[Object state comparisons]
——
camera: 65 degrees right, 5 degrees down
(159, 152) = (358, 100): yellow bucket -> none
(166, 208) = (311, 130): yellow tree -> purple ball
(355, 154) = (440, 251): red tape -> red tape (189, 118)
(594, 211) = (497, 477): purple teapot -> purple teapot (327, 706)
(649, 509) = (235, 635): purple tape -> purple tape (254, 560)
——
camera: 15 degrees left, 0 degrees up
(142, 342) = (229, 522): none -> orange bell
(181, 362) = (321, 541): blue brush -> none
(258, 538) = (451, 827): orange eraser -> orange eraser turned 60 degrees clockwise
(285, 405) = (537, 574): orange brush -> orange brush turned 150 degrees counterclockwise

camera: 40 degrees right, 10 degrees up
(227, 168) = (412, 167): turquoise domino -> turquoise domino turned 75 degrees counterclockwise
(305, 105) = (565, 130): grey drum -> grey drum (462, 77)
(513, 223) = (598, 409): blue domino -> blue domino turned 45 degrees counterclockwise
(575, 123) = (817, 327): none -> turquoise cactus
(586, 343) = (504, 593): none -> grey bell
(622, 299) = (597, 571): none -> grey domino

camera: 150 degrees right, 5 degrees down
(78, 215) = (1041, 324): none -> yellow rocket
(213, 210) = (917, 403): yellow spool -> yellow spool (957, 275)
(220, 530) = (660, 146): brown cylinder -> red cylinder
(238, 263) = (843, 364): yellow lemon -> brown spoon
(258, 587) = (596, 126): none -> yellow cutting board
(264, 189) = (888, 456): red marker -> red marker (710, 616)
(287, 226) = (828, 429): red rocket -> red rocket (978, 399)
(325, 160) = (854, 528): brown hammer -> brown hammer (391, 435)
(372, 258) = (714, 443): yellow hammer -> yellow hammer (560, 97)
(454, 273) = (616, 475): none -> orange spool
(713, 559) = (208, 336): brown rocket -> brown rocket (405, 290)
——
__Prompt__
Above are the records; from them, give again exactly the lines from the one containing "(287, 226) = (828, 429): red" through the one containing "(713, 559) = (208, 336): brown", both included.

__Answer box__
(287, 226) = (828, 429): red rocket -> red rocket (978, 399)
(325, 160) = (854, 528): brown hammer -> brown hammer (391, 435)
(372, 258) = (714, 443): yellow hammer -> yellow hammer (560, 97)
(454, 273) = (616, 475): none -> orange spool
(713, 559) = (208, 336): brown rocket -> brown rocket (405, 290)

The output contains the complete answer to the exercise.